--- What is required ---
Copy every entry below word for word, leaving out the pictures.

** Records to use follows **

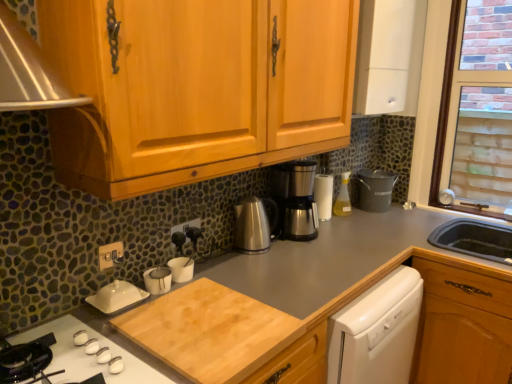
Image resolution: width=512 pixels, height=384 pixels. Identify the location of vacant region in front of satin silver coffee pot at center. (265, 259).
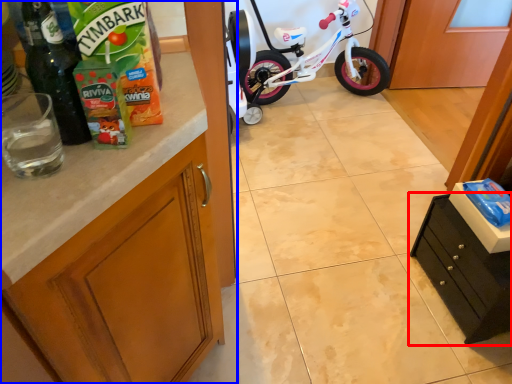
Question: Which object appears closest to the camera in this image, cabinetry (highlighted by a red box) or cabinetry (highlighted by a blue box)?

Choices:
 (A) cabinetry
 (B) cabinetry

Answer: (B)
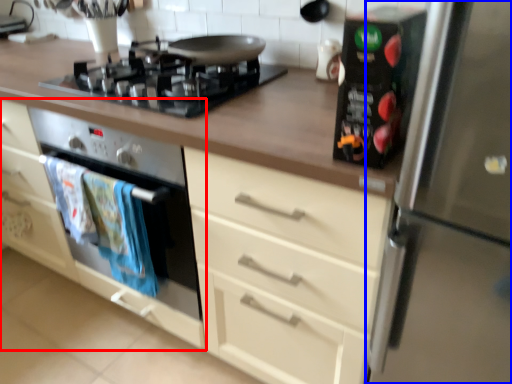
Question: Which object appears closest to the camera in this image, cabinetry (highlighted by a red box) or refrigerator (highlighted by a blue box)?

Choices:
 (A) cabinetry
 (B) refrigerator

Answer: (B)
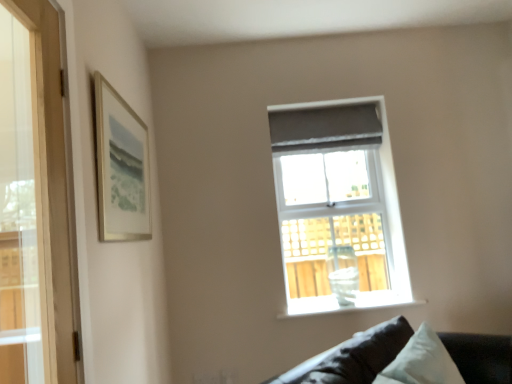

** End of Records to use **

--- Your solution ---
Image resolution: width=512 pixels, height=384 pixels. Identify the location of vacant region in front of satin silver coffee pot at center. (265, 259).
Question: Which object appears closest to the camera in this image, cabinetry (highlighted by a red box) or cabinetry (highlighted by a blue box)?

Choices:
 (A) cabinetry
 (B) cabinetry

Answer: (B)
Question: Which object appears closest to the camera in this image, cabinetry (highlighted by a red box) or refrigerator (highlighted by a blue box)?

Choices:
 (A) cabinetry
 (B) refrigerator

Answer: (B)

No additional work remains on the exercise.